[Data provided]
-- Opening Marker --

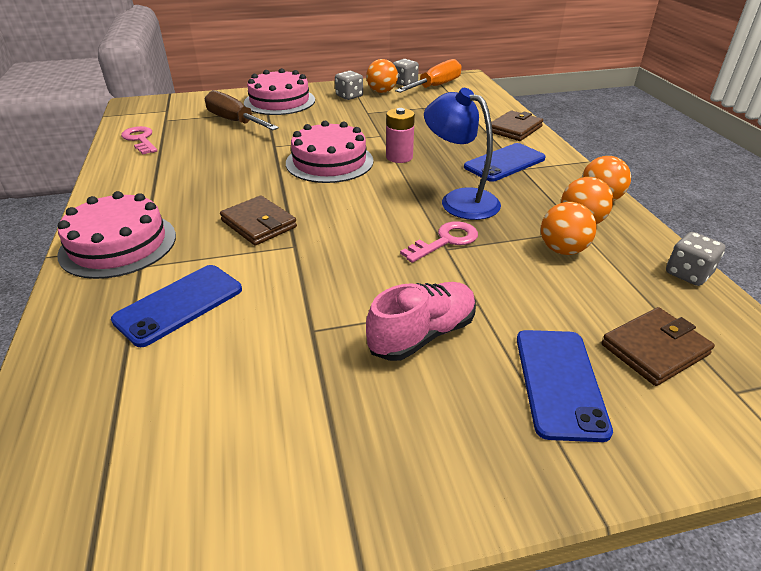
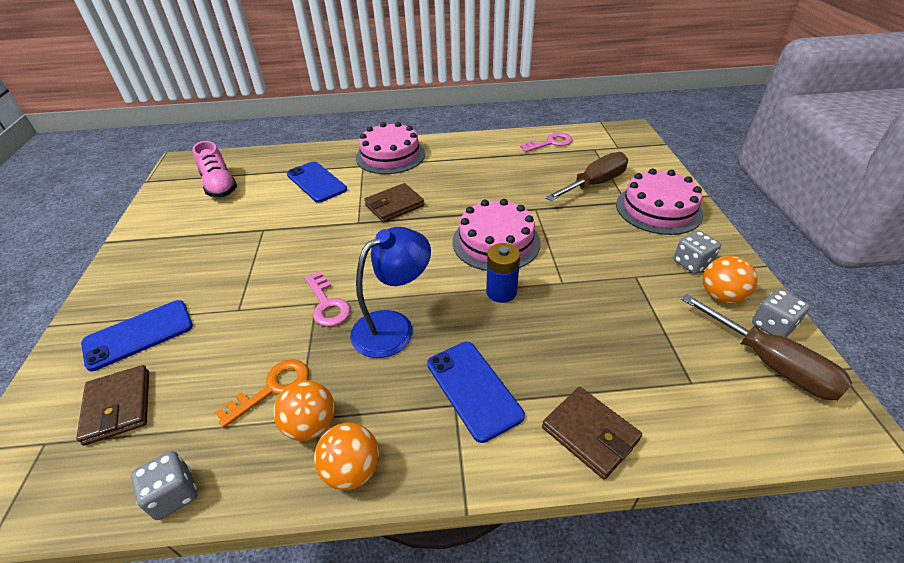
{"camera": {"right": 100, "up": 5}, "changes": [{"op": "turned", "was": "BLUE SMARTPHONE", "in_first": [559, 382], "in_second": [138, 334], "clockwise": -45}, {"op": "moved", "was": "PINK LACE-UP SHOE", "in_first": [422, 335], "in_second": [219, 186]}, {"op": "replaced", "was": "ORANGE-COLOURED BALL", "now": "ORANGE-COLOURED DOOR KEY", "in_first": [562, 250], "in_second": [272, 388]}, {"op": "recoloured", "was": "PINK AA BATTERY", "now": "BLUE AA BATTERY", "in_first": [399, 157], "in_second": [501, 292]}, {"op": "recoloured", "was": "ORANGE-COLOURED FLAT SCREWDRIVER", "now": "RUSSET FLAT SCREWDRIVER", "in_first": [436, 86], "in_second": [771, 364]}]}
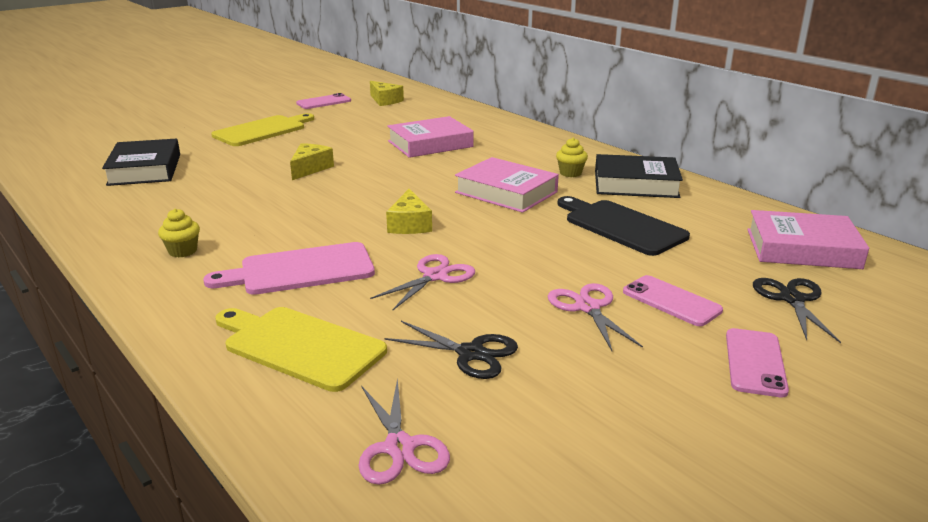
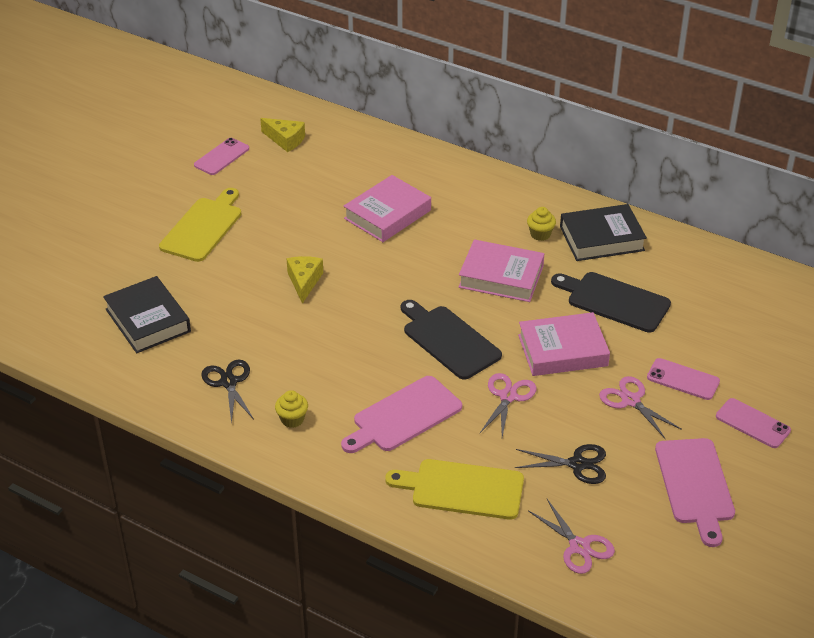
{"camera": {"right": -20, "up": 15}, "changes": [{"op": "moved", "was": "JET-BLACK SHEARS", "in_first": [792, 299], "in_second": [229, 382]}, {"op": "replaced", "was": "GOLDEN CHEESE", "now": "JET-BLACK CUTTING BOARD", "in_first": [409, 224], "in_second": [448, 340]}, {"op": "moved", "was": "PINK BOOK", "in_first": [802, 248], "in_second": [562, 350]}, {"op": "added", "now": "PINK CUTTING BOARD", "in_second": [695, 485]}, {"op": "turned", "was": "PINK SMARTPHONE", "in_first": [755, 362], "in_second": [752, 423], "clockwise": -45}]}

-- Closing Marker --
-- Opening Marker --

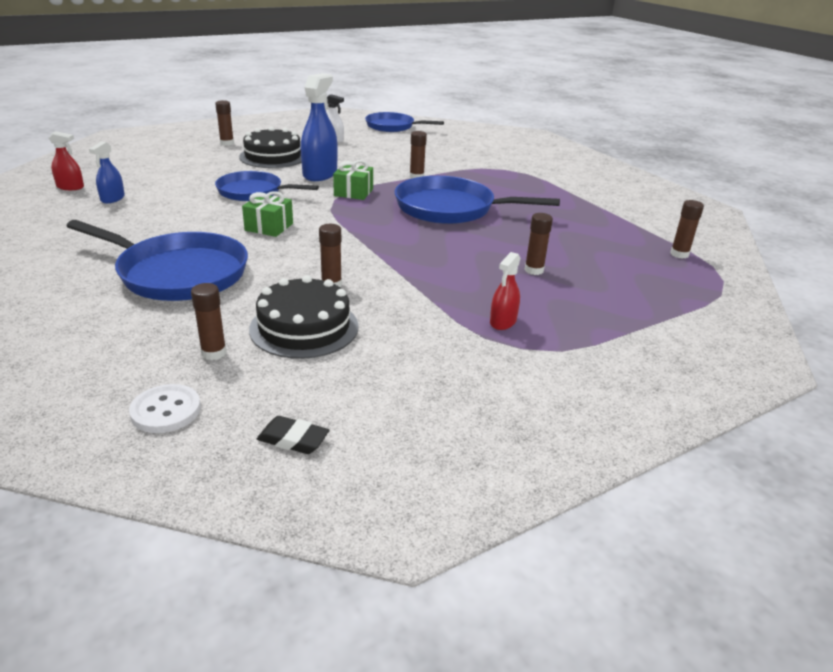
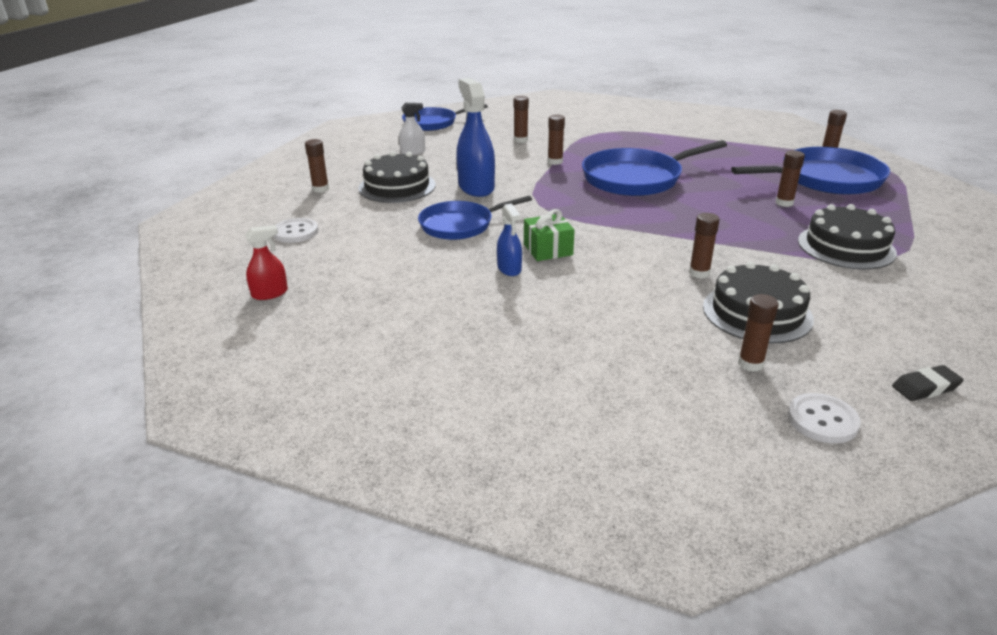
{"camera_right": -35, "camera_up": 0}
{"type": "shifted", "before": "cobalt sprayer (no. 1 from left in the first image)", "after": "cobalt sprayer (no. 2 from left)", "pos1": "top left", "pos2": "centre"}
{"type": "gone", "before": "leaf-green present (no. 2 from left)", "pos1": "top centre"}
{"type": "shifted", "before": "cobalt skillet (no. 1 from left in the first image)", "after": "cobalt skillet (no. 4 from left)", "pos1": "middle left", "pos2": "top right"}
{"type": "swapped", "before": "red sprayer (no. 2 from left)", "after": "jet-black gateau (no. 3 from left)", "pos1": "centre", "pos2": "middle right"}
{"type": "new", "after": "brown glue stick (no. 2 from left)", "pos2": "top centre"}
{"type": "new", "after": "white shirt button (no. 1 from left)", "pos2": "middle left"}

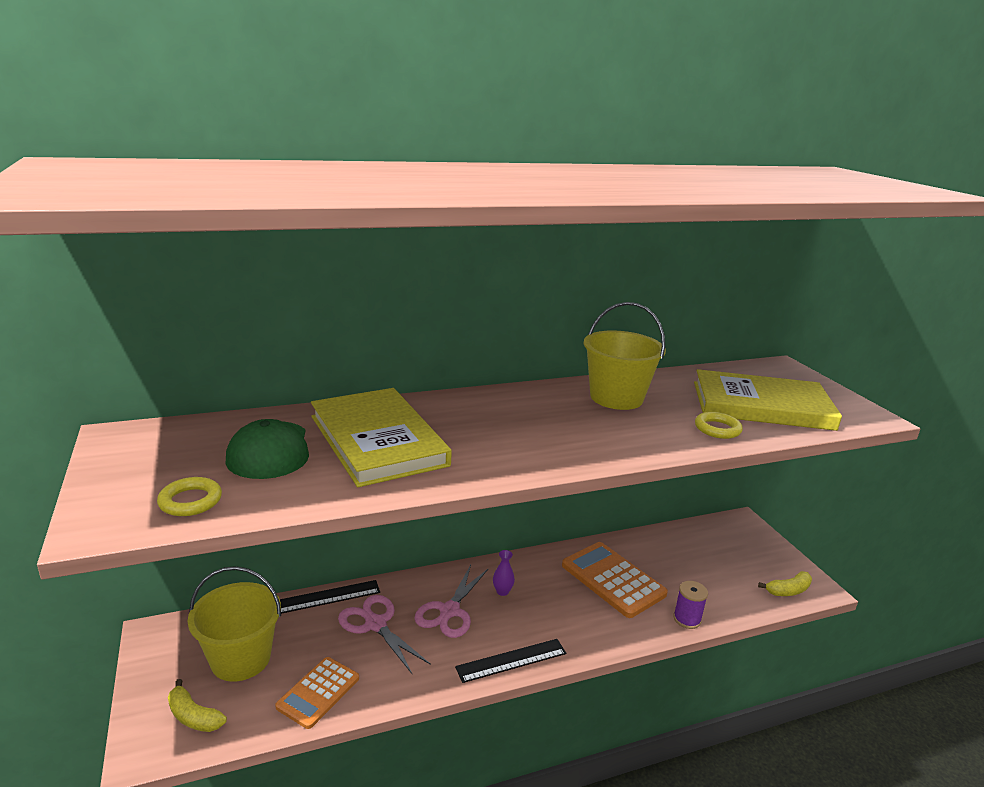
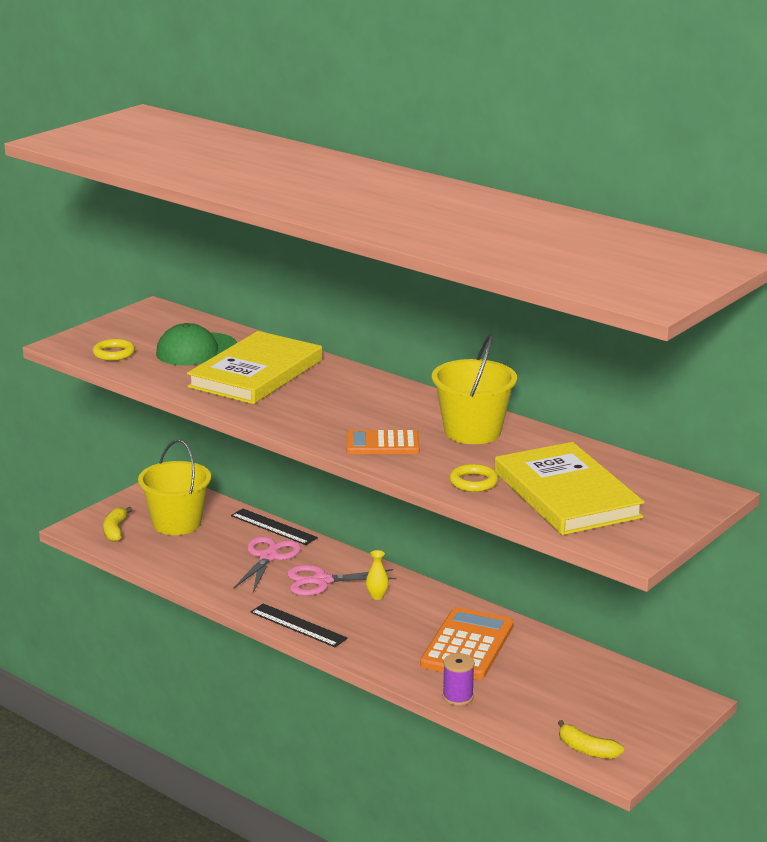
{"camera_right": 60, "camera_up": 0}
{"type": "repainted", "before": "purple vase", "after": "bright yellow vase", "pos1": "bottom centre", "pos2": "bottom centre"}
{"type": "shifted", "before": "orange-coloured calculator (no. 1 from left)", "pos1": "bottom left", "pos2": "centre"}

-- Closing Marker --

[Task requirements]
If a line in the records above contains the string "image", copy that line out.

[Written solution]
{"type": "shifted", "before": "cobalt sprayer (no. 1 from left in the first image)", "after": "cobalt sprayer (no. 2 from left)", "pos1": "top left", "pos2": "centre"}
{"type": "shifted", "before": "cobalt skillet (no. 1 from left in the first image)", "after": "cobalt skillet (no. 4 from left)", "pos1": "middle left", "pos2": "top right"}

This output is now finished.